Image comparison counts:
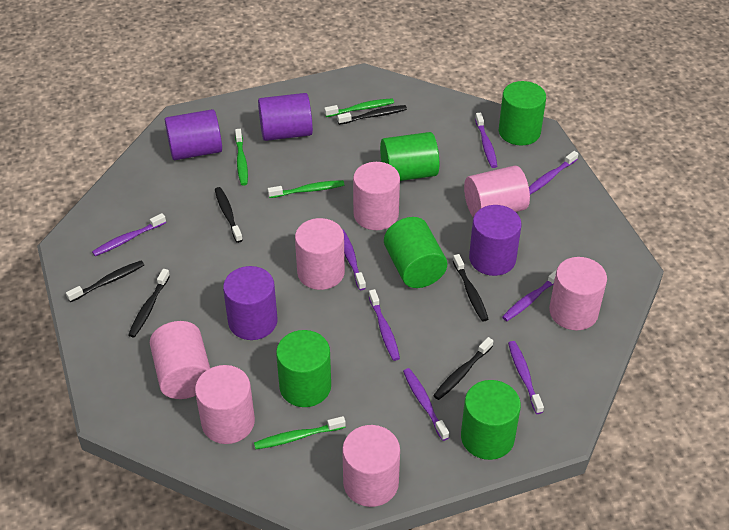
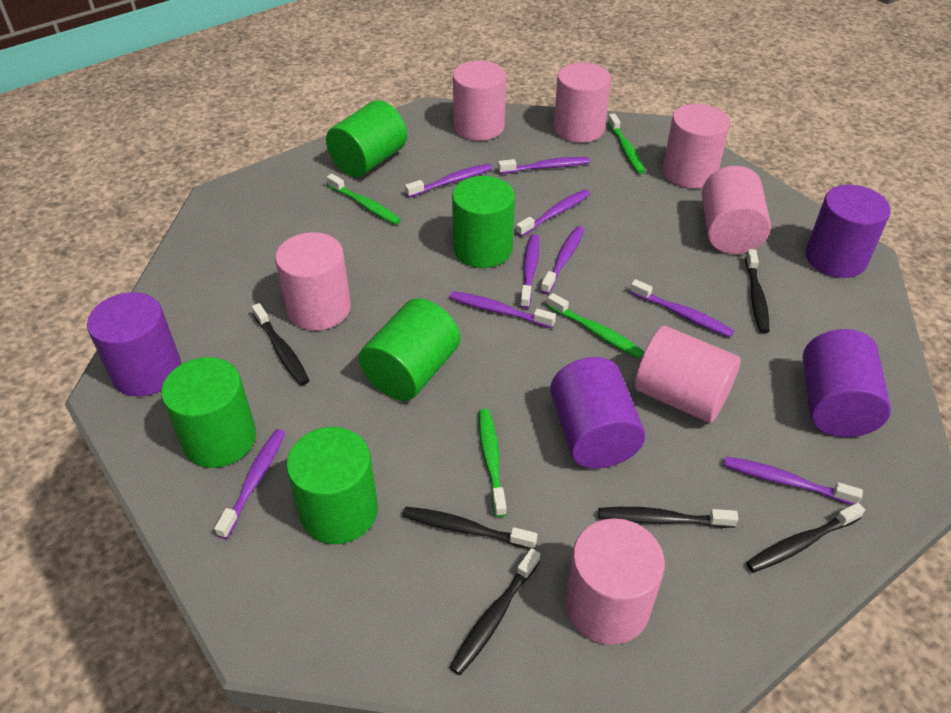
purple toothbrush: [92,213,166,256] [342,229,366,290] [369,289,400,361] [403,368,449,441] [475,113,497,168] [502,270,557,321] [508,341,544,414] [529,151,578,195] = 8 -> [214,429,285,539] [405,164,492,198] [449,291,556,328] [498,157,590,174] [516,189,590,237] [520,234,540,309] [541,226,584,294] [630,279,734,337] [724,456,863,505] = 9

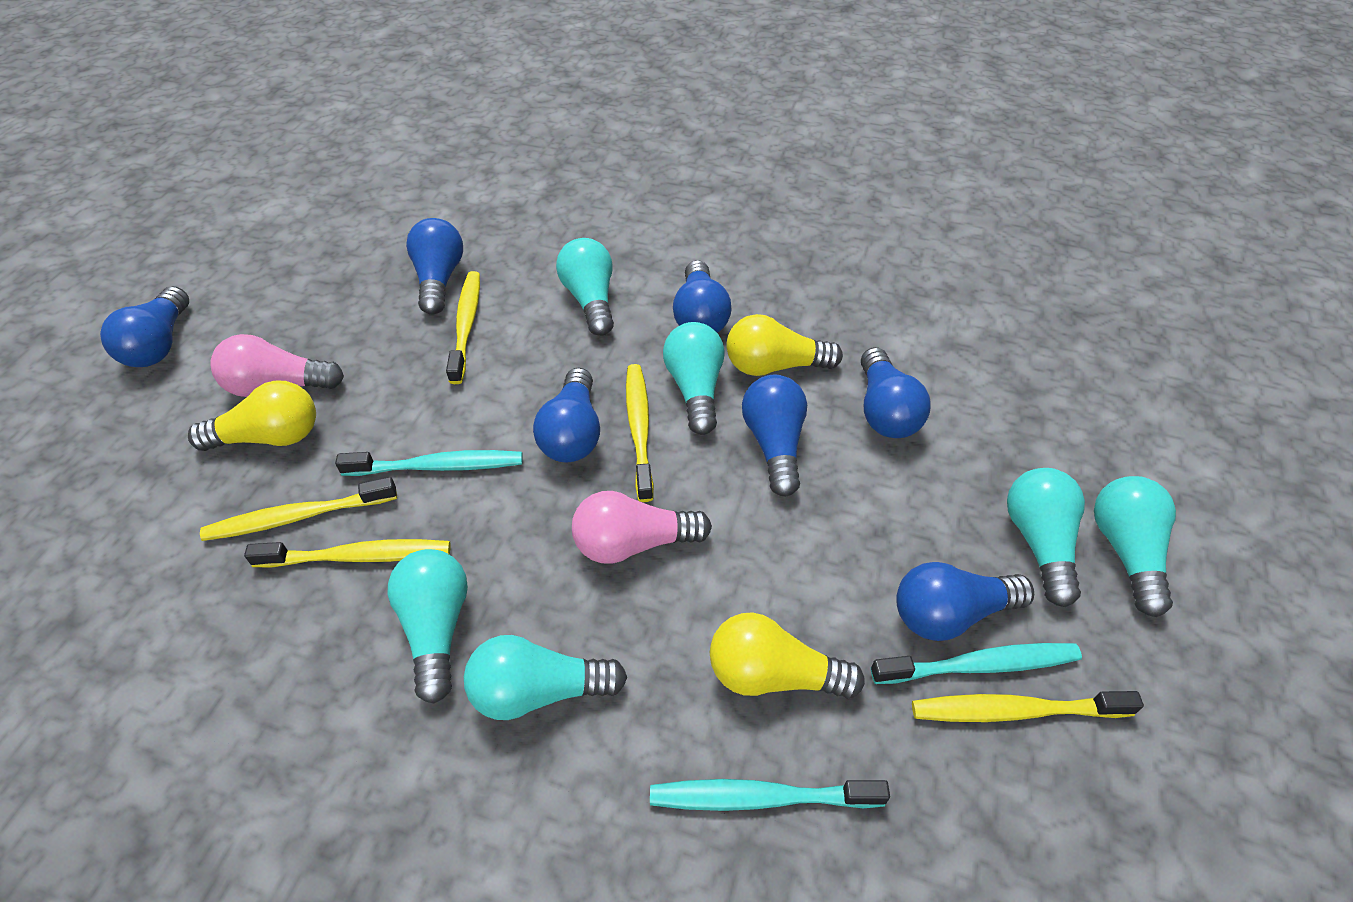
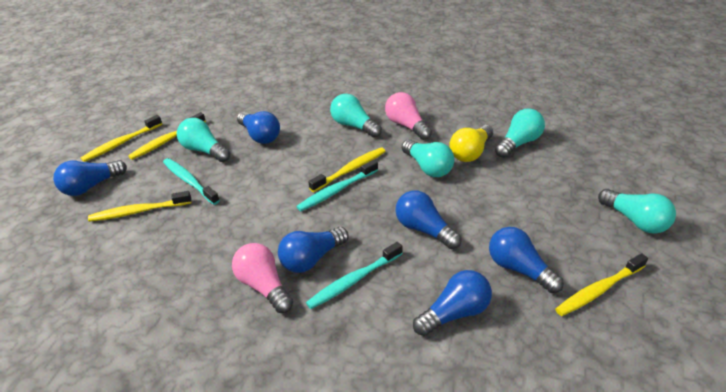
blue light bulb: [100,286,189,367] [406,218,463,315] [533,368,600,463] [673,260,732,333] [742,375,807,496] [861,347,931,438] [896,562,1034,641] = 7 -> [53,160,127,196] [237,111,280,144] [278,227,349,273] [396,190,461,249] [413,270,492,336] [489,227,564,293] = 6
turquoise light bulb: [388,549,468,703] [464,635,627,720] [556,238,614,336] [663,322,725,435] [1007,468,1085,607] [1094,476,1176,617] = 6 -> [177,118,230,162] [330,94,382,138] [402,139,454,177] [495,109,545,158] [598,189,676,234] = 5
yellow light bulb: [188,380,316,451] [710,612,865,699] [726,314,843,376] = 3 -> [449,125,493,162] = 1

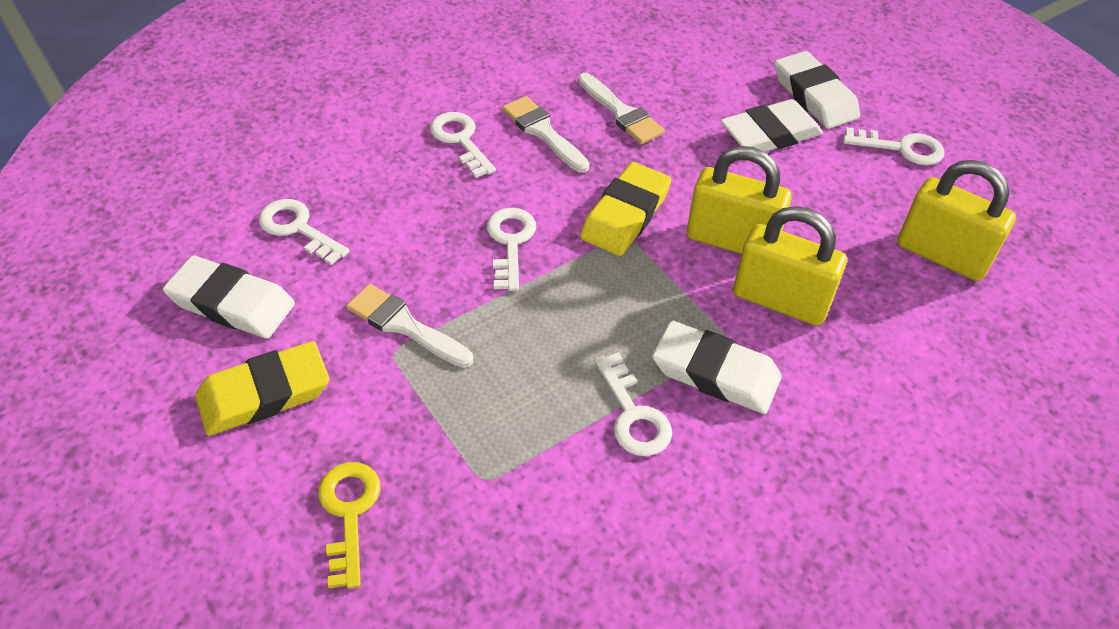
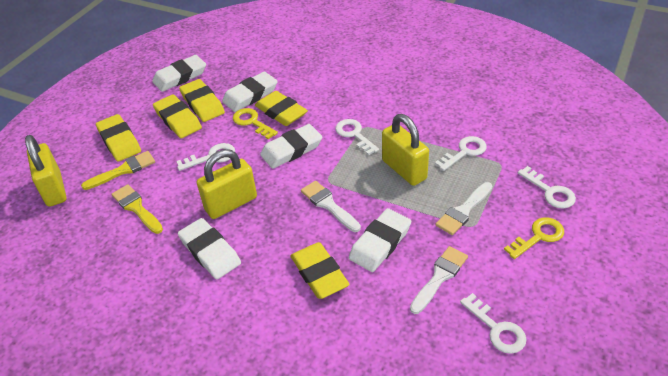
white eraser: [163,256,295,339] [652,321,782,414] [721,99,823,152] [775,51,860,129] = 4 -> [152,55,206,92] [178,218,241,279] [222,71,278,112] [260,124,322,169] [349,208,411,272] = 5
yellow brush: none = 0 -> [81,151,155,190] [112,184,163,234] = 2
yellow eraser: [195,341,329,436] [580,162,672,256] = 2 -> [96,114,141,162] [153,94,202,138] [179,79,225,122] [255,91,308,126] [290,242,350,299] = 5
yellow key: [318,462,381,589] = 1 -> [233,108,278,139] [504,217,564,259] = 2

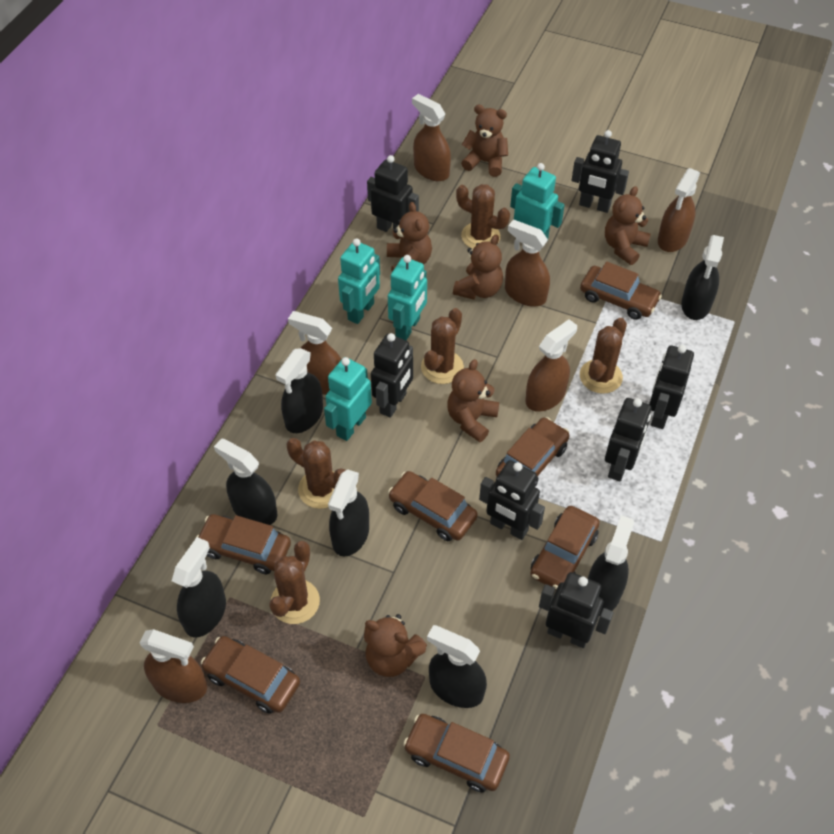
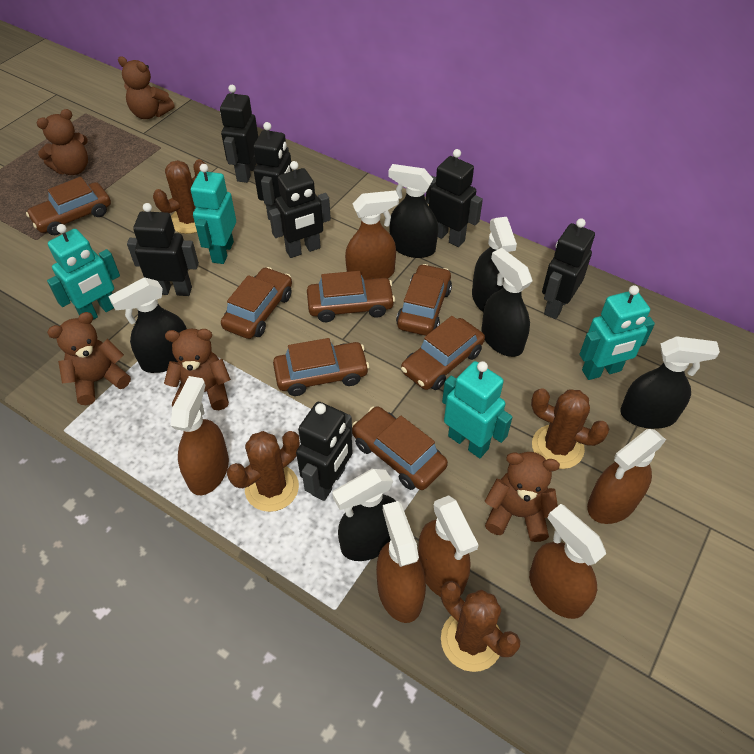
black spray bottle: [172,537,226,638] [214,438,277,525] [275,348,323,433] [328,469,369,557] [427,625,487,708] [588,515,634,616] [681,235,724,320] = 7 -> [108,277,187,373] [332,469,396,561] [388,164,438,258] [472,217,517,312] [481,248,532,357] [620,336,720,429] = 6
brown cactus: [269,541,320,624] [287,438,346,509] [421,308,464,384] [456,184,510,248] [580,318,627,394] = 5 -> [153,159,208,234] [227,431,300,512] [441,581,520,672] [531,388,609,469] = 4
brown teddy bear: [364,614,427,677] [387,202,432,272] [447,359,499,442] [453,235,503,300] [461,105,508,177] [605,186,651,265] = 6 -> [37,109,88,175] [47,312,131,405] [118,56,175,119] [164,329,231,410] [485,452,560,542] = 5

— WORK TO BE COMPLETED —
Reproduce the lines above exactly, please, but not the pictures in them.

— EXERCISE RESULT —
purple toothbrush: [92,213,166,256] [342,229,366,290] [369,289,400,361] [403,368,449,441] [475,113,497,168] [502,270,557,321] [508,341,544,414] [529,151,578,195] = 8 -> [214,429,285,539] [405,164,492,198] [449,291,556,328] [498,157,590,174] [516,189,590,237] [520,234,540,309] [541,226,584,294] [630,279,734,337] [724,456,863,505] = 9

blue light bulb: [100,286,189,367] [406,218,463,315] [533,368,600,463] [673,260,732,333] [742,375,807,496] [861,347,931,438] [896,562,1034,641] = 7 -> [53,160,127,196] [237,111,280,144] [278,227,349,273] [396,190,461,249] [413,270,492,336] [489,227,564,293] = 6
turquoise light bulb: [388,549,468,703] [464,635,627,720] [556,238,614,336] [663,322,725,435] [1007,468,1085,607] [1094,476,1176,617] = 6 -> [177,118,230,162] [330,94,382,138] [402,139,454,177] [495,109,545,158] [598,189,676,234] = 5
yellow light bulb: [188,380,316,451] [710,612,865,699] [726,314,843,376] = 3 -> [449,125,493,162] = 1

white eraser: [163,256,295,339] [652,321,782,414] [721,99,823,152] [775,51,860,129] = 4 -> [152,55,206,92] [178,218,241,279] [222,71,278,112] [260,124,322,169] [349,208,411,272] = 5
yellow brush: none = 0 -> [81,151,155,190] [112,184,163,234] = 2
yellow eraser: [195,341,329,436] [580,162,672,256] = 2 -> [96,114,141,162] [153,94,202,138] [179,79,225,122] [255,91,308,126] [290,242,350,299] = 5
yellow key: [318,462,381,589] = 1 -> [233,108,278,139] [504,217,564,259] = 2

black spray bottle: [172,537,226,638] [214,438,277,525] [275,348,323,433] [328,469,369,557] [427,625,487,708] [588,515,634,616] [681,235,724,320] = 7 -> [108,277,187,373] [332,469,396,561] [388,164,438,258] [472,217,517,312] [481,248,532,357] [620,336,720,429] = 6
brown cactus: [269,541,320,624] [287,438,346,509] [421,308,464,384] [456,184,510,248] [580,318,627,394] = 5 -> [153,159,208,234] [227,431,300,512] [441,581,520,672] [531,388,609,469] = 4
brown teddy bear: [364,614,427,677] [387,202,432,272] [447,359,499,442] [453,235,503,300] [461,105,508,177] [605,186,651,265] = 6 -> [37,109,88,175] [47,312,131,405] [118,56,175,119] [164,329,231,410] [485,452,560,542] = 5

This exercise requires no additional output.